*Coordinate-based object records*

..............................

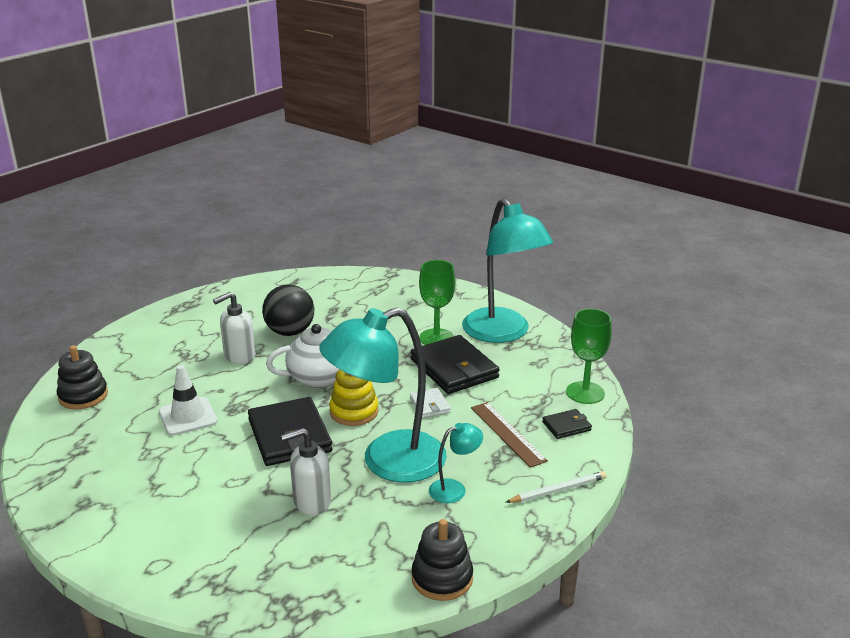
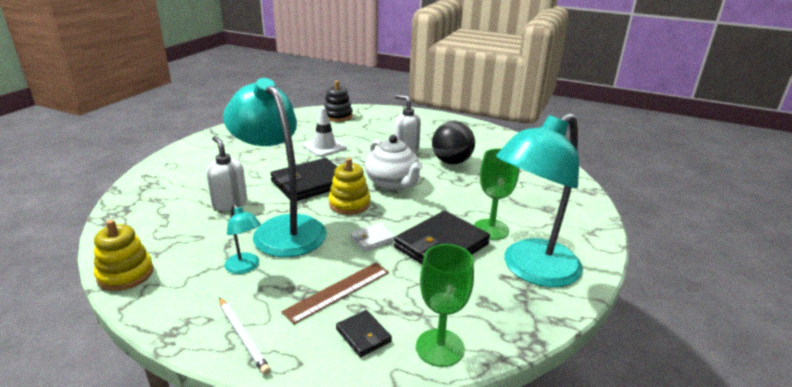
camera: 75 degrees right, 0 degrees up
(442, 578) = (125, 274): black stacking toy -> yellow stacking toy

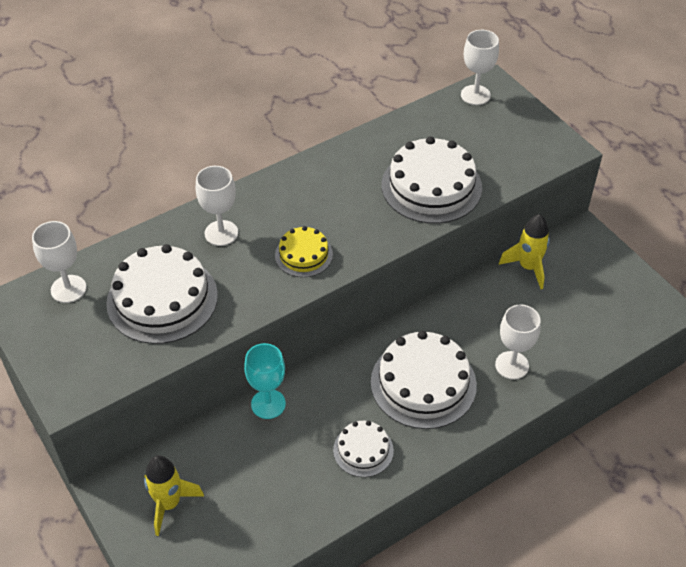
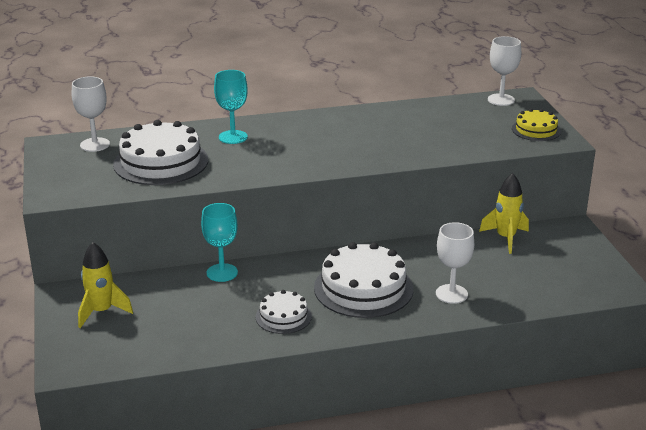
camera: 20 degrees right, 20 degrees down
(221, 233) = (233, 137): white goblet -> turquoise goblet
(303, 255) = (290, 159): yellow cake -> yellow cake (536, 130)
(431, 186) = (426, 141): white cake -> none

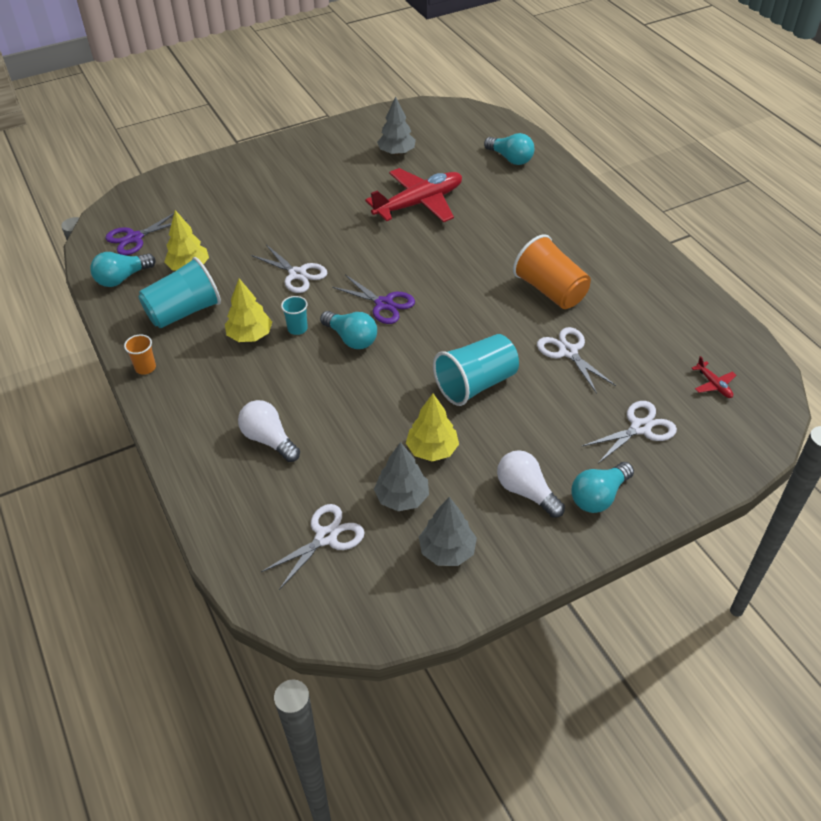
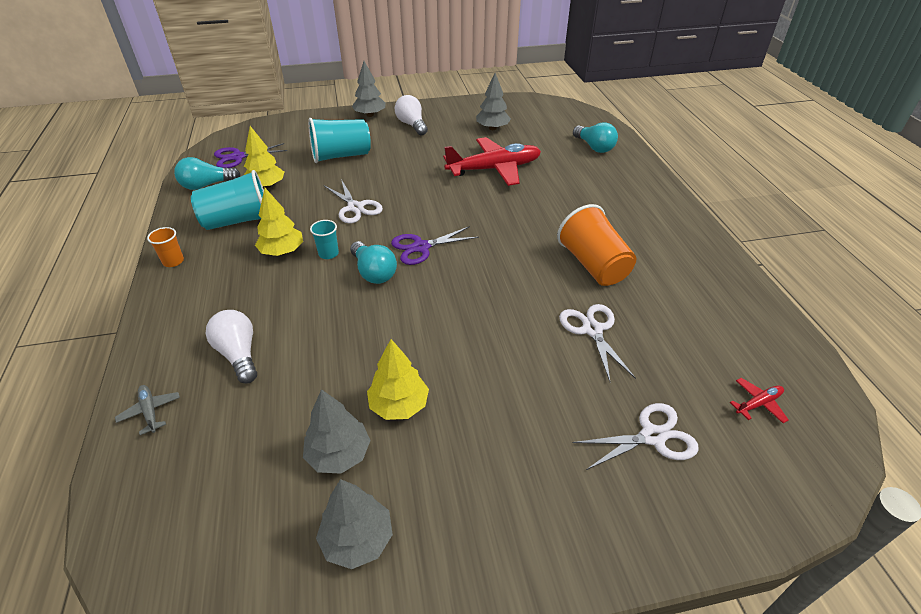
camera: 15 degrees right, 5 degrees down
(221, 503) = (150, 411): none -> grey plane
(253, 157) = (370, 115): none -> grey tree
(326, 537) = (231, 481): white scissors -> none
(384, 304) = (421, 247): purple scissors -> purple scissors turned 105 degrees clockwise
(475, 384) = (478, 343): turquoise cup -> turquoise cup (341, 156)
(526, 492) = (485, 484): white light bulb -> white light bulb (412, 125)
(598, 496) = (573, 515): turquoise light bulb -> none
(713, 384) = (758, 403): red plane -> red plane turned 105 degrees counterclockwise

..............................

*THE TASK*
Please count the lines of the entries above that include "grey" and give only the total.

*TASK RESULT*
2